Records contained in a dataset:
Content starts

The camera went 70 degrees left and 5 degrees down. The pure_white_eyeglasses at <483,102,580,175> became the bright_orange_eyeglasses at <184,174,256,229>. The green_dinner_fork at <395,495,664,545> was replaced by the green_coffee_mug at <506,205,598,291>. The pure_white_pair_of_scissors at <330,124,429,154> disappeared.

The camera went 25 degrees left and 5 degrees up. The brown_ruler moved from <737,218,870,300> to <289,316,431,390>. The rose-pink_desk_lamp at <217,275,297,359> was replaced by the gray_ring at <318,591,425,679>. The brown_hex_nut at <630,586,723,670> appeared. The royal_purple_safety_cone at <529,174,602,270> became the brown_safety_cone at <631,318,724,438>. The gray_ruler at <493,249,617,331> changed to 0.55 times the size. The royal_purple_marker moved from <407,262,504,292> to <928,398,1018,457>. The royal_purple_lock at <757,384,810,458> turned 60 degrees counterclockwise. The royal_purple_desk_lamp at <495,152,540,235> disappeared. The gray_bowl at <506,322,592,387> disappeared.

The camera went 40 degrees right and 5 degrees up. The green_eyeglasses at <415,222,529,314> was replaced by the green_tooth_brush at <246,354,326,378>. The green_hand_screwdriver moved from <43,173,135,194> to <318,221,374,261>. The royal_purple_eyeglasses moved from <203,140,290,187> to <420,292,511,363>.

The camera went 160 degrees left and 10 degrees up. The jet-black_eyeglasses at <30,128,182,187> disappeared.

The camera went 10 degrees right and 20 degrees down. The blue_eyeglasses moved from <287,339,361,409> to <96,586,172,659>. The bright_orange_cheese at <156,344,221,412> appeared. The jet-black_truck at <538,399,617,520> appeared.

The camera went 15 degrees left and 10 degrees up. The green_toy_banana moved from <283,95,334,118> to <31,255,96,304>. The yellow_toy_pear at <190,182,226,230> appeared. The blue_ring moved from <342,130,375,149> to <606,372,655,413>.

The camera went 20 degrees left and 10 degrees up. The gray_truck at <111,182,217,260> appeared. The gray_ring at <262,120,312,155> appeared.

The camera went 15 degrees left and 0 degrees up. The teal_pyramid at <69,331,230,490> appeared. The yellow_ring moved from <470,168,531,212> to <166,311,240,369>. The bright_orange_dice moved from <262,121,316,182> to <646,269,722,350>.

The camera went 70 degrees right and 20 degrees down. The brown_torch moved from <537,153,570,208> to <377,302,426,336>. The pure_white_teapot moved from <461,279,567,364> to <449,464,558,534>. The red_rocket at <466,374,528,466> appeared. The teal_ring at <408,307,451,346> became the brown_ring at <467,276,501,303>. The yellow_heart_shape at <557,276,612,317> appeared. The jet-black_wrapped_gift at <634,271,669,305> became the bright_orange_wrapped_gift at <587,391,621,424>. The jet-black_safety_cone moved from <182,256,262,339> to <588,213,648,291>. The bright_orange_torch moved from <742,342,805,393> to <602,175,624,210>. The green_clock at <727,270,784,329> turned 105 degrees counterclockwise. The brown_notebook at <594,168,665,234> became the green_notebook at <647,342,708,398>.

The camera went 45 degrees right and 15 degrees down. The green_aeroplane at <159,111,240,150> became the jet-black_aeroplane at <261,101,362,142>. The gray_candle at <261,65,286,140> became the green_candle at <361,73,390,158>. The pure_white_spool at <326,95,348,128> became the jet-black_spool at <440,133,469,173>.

Content ends

Required action >>
Set down exactly the lines from the start of the records to the line with "The camera went 25". Include that line, and add nothing more.

Finished exercise >>
The camera went 70 degrees left and 5 degrees down. The pure_white_eyeglasses at <483,102,580,175> became the bright_orange_eyeglasses at <184,174,256,229>. The green_dinner_fork at <395,495,664,545> was replaced by the green_coffee_mug at <506,205,598,291>. The pure_white_pair_of_scissors at <330,124,429,154> disappeared.

The camera went 25 degrees left and 5 degrees up. The brown_ruler moved from <737,218,870,300> to <289,316,431,390>. The rose-pink_desk_lamp at <217,275,297,359> was replaced by the gray_ring at <318,591,425,679>. The brown_hex_nut at <630,586,723,670> appeared. The royal_purple_safety_cone at <529,174,602,270> became the brown_safety_cone at <631,318,724,438>. The gray_ruler at <493,249,617,331> changed to 0.55 times the size. The royal_purple_marker moved from <407,262,504,292> to <928,398,1018,457>. The royal_purple_lock at <757,384,810,458> turned 60 degrees counterclockwise. The royal_purple_desk_lamp at <495,152,540,235> disappeared. The gray_bowl at <506,322,592,387> disappeared.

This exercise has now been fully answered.